Data supplied START

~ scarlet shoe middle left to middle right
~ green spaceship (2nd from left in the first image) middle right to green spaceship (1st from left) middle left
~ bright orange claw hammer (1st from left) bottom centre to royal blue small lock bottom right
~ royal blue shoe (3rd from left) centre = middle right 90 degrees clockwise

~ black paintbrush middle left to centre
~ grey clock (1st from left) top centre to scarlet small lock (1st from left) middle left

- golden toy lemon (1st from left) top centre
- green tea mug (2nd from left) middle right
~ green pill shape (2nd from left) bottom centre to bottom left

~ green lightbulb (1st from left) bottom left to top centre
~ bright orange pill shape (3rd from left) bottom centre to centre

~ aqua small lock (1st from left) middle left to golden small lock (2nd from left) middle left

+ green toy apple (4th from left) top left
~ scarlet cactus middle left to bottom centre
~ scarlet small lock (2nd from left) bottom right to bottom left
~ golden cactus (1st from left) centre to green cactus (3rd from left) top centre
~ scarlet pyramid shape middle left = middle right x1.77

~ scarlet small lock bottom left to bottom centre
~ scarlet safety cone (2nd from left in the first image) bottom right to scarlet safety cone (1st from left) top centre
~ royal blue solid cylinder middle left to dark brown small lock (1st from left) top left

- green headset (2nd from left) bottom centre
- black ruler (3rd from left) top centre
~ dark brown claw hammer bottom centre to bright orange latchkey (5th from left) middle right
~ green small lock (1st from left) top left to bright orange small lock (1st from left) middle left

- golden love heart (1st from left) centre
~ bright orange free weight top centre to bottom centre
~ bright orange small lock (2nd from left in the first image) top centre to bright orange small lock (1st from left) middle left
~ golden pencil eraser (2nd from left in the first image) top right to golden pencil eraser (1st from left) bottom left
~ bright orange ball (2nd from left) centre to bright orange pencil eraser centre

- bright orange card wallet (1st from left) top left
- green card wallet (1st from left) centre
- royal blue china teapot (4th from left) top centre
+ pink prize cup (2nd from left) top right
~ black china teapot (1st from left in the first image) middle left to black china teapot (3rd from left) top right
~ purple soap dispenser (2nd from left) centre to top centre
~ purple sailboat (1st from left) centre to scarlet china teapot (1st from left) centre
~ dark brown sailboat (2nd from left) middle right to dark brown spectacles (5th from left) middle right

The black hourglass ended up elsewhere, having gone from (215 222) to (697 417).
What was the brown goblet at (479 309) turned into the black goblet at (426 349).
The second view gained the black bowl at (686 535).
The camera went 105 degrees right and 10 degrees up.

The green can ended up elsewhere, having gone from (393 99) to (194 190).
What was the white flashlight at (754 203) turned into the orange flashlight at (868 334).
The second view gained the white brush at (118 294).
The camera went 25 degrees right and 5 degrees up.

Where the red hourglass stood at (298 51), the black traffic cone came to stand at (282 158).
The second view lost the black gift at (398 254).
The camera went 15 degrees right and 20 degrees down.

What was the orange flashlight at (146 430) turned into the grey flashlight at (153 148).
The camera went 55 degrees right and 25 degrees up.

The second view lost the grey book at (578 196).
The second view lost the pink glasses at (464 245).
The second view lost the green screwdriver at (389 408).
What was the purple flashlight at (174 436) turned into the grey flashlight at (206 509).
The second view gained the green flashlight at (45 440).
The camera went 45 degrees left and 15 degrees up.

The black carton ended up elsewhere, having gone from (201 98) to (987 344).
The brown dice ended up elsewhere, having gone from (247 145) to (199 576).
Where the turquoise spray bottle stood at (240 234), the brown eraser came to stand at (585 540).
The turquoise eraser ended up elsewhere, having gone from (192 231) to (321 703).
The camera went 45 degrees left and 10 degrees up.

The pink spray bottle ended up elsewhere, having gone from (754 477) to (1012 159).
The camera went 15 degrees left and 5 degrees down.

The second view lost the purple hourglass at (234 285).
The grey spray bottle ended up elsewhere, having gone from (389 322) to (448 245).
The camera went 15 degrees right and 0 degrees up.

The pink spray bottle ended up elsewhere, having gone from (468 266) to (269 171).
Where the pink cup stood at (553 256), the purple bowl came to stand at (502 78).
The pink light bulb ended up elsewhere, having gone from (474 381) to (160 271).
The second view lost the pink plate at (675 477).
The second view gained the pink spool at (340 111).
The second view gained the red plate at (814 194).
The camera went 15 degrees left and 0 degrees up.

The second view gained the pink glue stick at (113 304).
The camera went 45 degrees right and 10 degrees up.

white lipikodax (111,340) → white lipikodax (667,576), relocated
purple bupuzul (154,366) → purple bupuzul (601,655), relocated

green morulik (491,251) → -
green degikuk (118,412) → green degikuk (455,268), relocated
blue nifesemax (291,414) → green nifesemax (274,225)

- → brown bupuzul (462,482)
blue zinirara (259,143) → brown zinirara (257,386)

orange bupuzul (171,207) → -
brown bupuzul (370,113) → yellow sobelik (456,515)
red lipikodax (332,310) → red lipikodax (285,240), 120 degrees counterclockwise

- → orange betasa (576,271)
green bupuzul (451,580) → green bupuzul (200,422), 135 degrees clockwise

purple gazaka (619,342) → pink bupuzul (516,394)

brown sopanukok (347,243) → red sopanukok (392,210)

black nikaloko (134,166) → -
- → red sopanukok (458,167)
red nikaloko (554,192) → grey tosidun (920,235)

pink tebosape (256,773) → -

Data supplied END

What the task asks => Write each line above out exactly.

Solution below =>
~ scarlet shoe middle left to middle right
~ green spaceship (2nd from left in the first image) middle right to green spaceship (1st from left) middle left
~ bright orange claw hammer (1st from left) bottom centre to royal blue small lock bottom right
~ royal blue shoe (3rd from left) centre = middle right 90 degrees clockwise

~ black paintbrush middle left to centre
~ grey clock (1st from left) top centre to scarlet small lock (1st from left) middle left

- golden toy lemon (1st from left) top centre
- green tea mug (2nd from left) middle right
~ green pill shape (2nd from left) bottom centre to bottom left

~ green lightbulb (1st from left) bottom left to top centre
~ bright orange pill shape (3rd from left) bottom centre to centre

~ aqua small lock (1st from left) middle left to golden small lock (2nd from left) middle left

+ green toy apple (4th from left) top left
~ scarlet cactus middle left to bottom centre
~ scarlet small lock (2nd from left) bottom right to bottom left
~ golden cactus (1st from left) centre to green cactus (3rd from left) top centre
~ scarlet pyramid shape middle left = middle right x1.77

~ scarlet small lock bottom left to bottom centre
~ scarlet safety cone (2nd from left in the first image) bottom right to scarlet safety cone (1st from left) top centre
~ royal blue solid cylinder middle left to dark brown small lock (1st from left) top left

- green headset (2nd from left) bottom centre
- black ruler (3rd from left) top centre
~ dark brown claw hammer bottom centre to bright orange latchkey (5th from left) middle right
~ green small lock (1st from left) top left to bright orange small lock (1st from left) middle left

- golden love heart (1st from left) centre
~ bright orange free weight top centre to bottom centre
~ bright orange small lock (2nd from left in the first image) top centre to bright orange small lock (1st from left) middle left
~ golden pencil eraser (2nd from left in the first image) top right to golden pencil eraser (1st from left) bottom left
~ bright orange ball (2nd from left) centre to bright orange pencil eraser centre

- bright orange card wallet (1st from left) top left
- green card wallet (1st from left) centre
- royal blue china teapot (4th from left) top centre
+ pink prize cup (2nd from left) top right
~ black china teapot (1st from left in the first image) middle left to black china teapot (3rd from left) top right
~ purple soap dispenser (2nd from left) centre to top centre
~ purple sailboat (1st from left) centre to scarlet china teapot (1st from left) centre
~ dark brown sailboat (2nd from left) middle right to dark brown spectacles (5th from left) middle right

The black hourglass ended up elsewhere, having gone from (215 222) to (697 417).
What was the brown goblet at (479 309) turned into the black goblet at (426 349).
The second view gained the black bowl at (686 535).
The camera went 105 degrees right and 10 degrees up.

The green can ended up elsewhere, having gone from (393 99) to (194 190).
What was the white flashlight at (754 203) turned into the orange flashlight at (868 334).
The second view gained the white brush at (118 294).
The camera went 25 degrees right and 5 degrees up.

Where the red hourglass stood at (298 51), the black traffic cone came to stand at (282 158).
The second view lost the black gift at (398 254).
The camera went 15 degrees right and 20 degrees down.

What was the orange flashlight at (146 430) turned into the grey flashlight at (153 148).
The camera went 55 degrees right and 25 degrees up.

The second view lost the grey book at (578 196).
The second view lost the pink glasses at (464 245).
The second view lost the green screwdriver at (389 408).
What was the purple flashlight at (174 436) turned into the grey flashlight at (206 509).
The second view gained the green flashlight at (45 440).
The camera went 45 degrees left and 15 degrees up.

The black carton ended up elsewhere, having gone from (201 98) to (987 344).
The brown dice ended up elsewhere, having gone from (247 145) to (199 576).
Where the turquoise spray bottle stood at (240 234), the brown eraser came to stand at (585 540).
The turquoise eraser ended up elsewhere, having gone from (192 231) to (321 703).
The camera went 45 degrees left and 10 degrees up.

The pink spray bottle ended up elsewhere, having gone from (754 477) to (1012 159).
The camera went 15 degrees left and 5 degrees down.

The second view lost the purple hourglass at (234 285).
The grey spray bottle ended up elsewhere, having gone from (389 322) to (448 245).
The camera went 15 degrees right and 0 degrees up.

The pink spray bottle ended up elsewhere, having gone from (468 266) to (269 171).
Where the pink cup stood at (553 256), the purple bowl came to stand at (502 78).
The pink light bulb ended up elsewhere, having gone from (474 381) to (160 271).
The second view lost the pink plate at (675 477).
The second view gained the pink spool at (340 111).
The second view gained the red plate at (814 194).
The camera went 15 degrees left and 0 degrees up.

The second view gained the pink glue stick at (113 304).
The camera went 45 degrees right and 10 degrees up.

white lipikodax (111,340) → white lipikodax (667,576), relocated
purple bupuzul (154,366) → purple bupuzul (601,655), relocated

green morulik (491,251) → -
green degikuk (118,412) → green degikuk (455,268), relocated
blue nifesemax (291,414) → green nifesemax (274,225)

- → brown bupuzul (462,482)
blue zinirara (259,143) → brown zinirara (257,386)

orange bupuzul (171,207) → -
brown bupuzul (370,113) → yellow sobelik (456,515)
red lipikodax (332,310) → red lipikodax (285,240), 120 degrees counterclockwise

- → orange betasa (576,271)
green bupuzul (451,580) → green bupuzul (200,422), 135 degrees clockwise

purple gazaka (619,342) → pink bupuzul (516,394)

brown sopanukok (347,243) → red sopanukok (392,210)

black nikaloko (134,166) → -
- → red sopanukok (458,167)
red nikaloko (554,192) → grey tosidun (920,235)

pink tebosape (256,773) → -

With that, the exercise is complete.